Brief
Copy out again, unchanged, the listing below from the line that has "C107: 22uF (plus" through the line that has "C101: 680nF (0V, VRAW) -> 680nF (0V, N1)".

Record extracts
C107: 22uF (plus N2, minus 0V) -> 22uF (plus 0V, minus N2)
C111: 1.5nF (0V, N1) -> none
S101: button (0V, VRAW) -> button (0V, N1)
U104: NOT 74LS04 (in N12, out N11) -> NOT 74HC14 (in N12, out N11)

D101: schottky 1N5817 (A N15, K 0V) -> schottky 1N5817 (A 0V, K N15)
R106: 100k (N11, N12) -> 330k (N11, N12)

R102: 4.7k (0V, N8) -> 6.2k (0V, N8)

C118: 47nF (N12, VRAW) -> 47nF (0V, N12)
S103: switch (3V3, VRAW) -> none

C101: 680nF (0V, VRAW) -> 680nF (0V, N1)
--
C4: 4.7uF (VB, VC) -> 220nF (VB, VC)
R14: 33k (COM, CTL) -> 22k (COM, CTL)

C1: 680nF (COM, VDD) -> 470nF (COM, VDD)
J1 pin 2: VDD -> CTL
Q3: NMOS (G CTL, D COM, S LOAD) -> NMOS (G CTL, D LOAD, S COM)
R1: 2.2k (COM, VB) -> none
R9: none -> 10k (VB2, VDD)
* * *
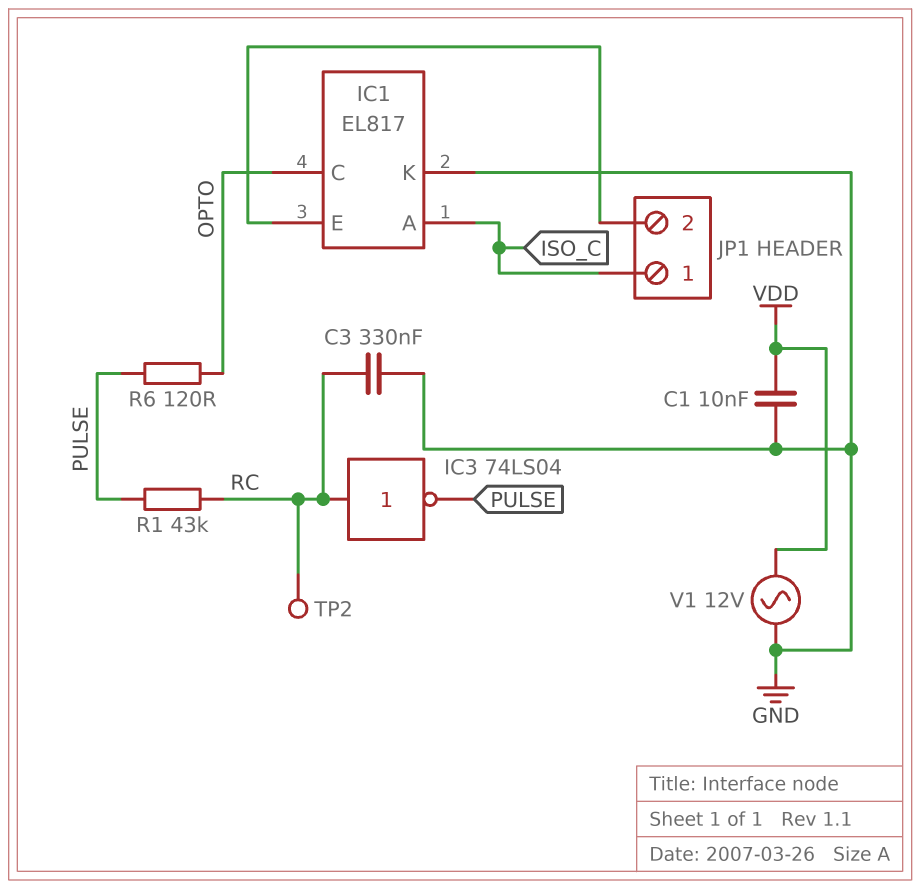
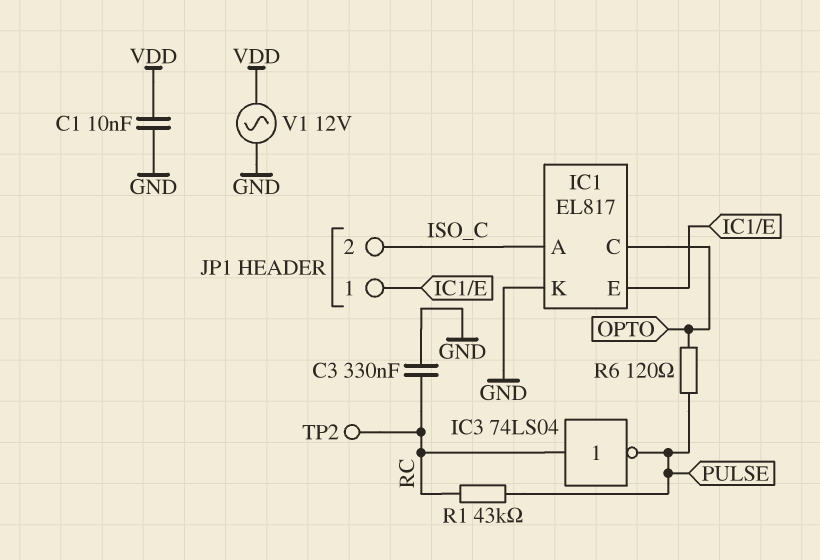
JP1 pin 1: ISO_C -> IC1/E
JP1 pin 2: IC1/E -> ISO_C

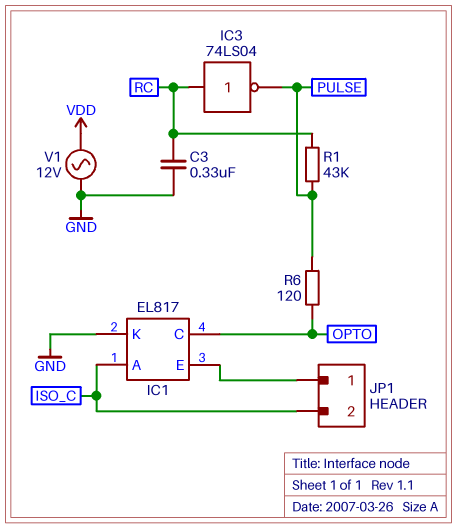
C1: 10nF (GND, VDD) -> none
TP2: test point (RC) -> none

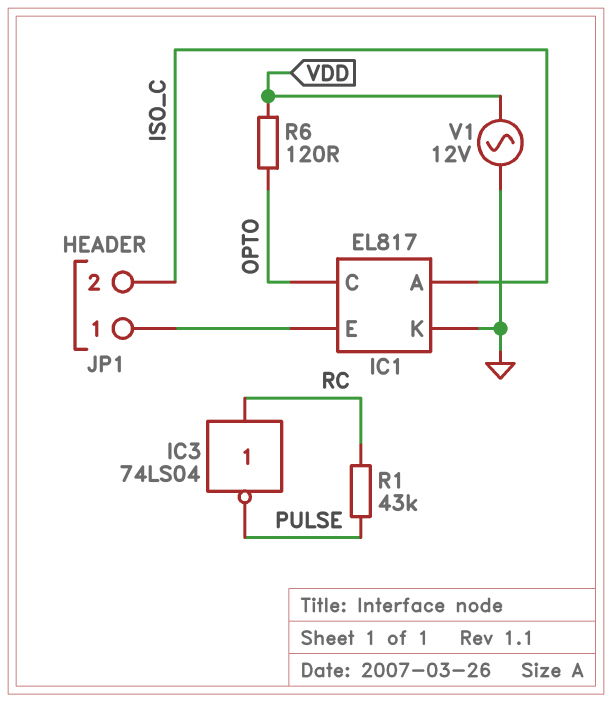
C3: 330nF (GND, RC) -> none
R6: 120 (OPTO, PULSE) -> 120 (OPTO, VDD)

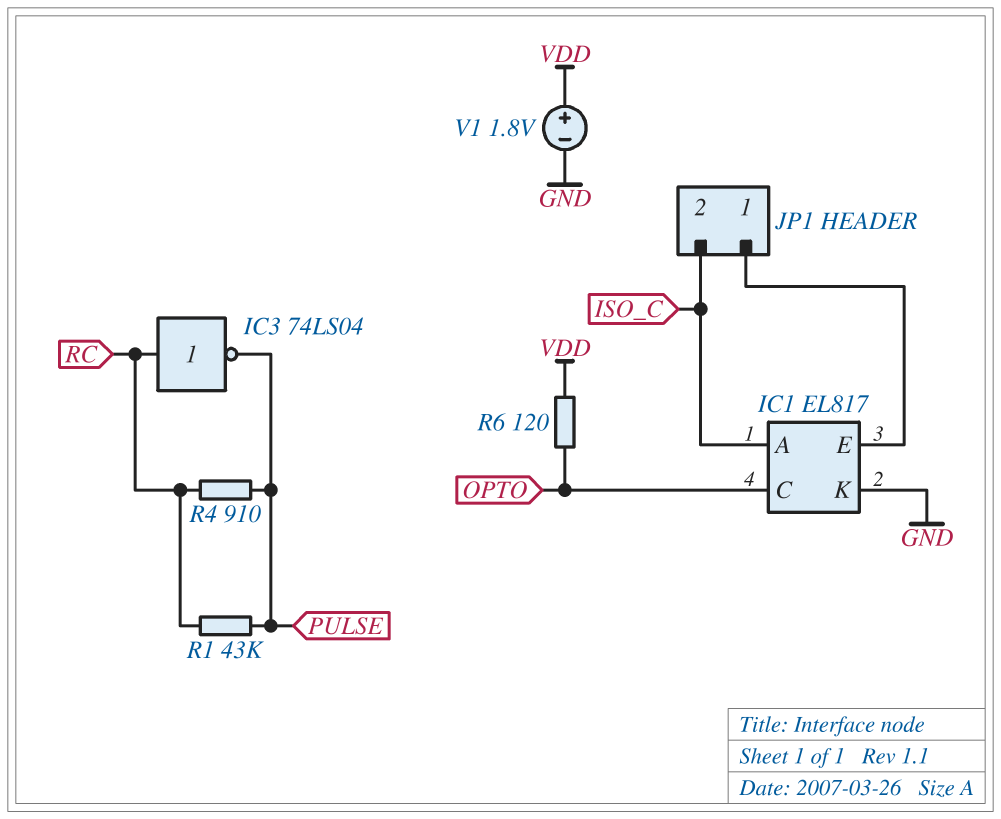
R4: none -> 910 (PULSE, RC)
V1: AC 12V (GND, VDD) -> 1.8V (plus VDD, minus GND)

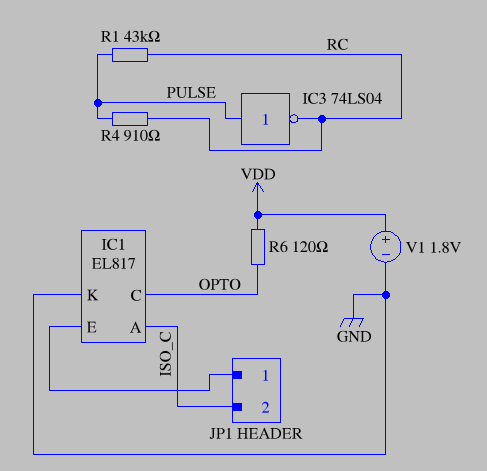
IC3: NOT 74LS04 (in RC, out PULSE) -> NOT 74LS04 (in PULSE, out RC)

Problem solution
C107: 22uF (plus N2, minus 0V) -> 22uF (plus 0V, minus N2)
C111: 1.5nF (0V, N1) -> none
S101: button (0V, VRAW) -> button (0V, N1)
U104: NOT 74LS04 (in N12, out N11) -> NOT 74HC14 (in N12, out N11)

D101: schottky 1N5817 (A N15, K 0V) -> schottky 1N5817 (A 0V, K N15)
R106: 100k (N11, N12) -> 330k (N11, N12)

R102: 4.7k (0V, N8) -> 6.2k (0V, N8)

C118: 47nF (N12, VRAW) -> 47nF (0V, N12)
S103: switch (3V3, VRAW) -> none

C101: 680nF (0V, VRAW) -> 680nF (0V, N1)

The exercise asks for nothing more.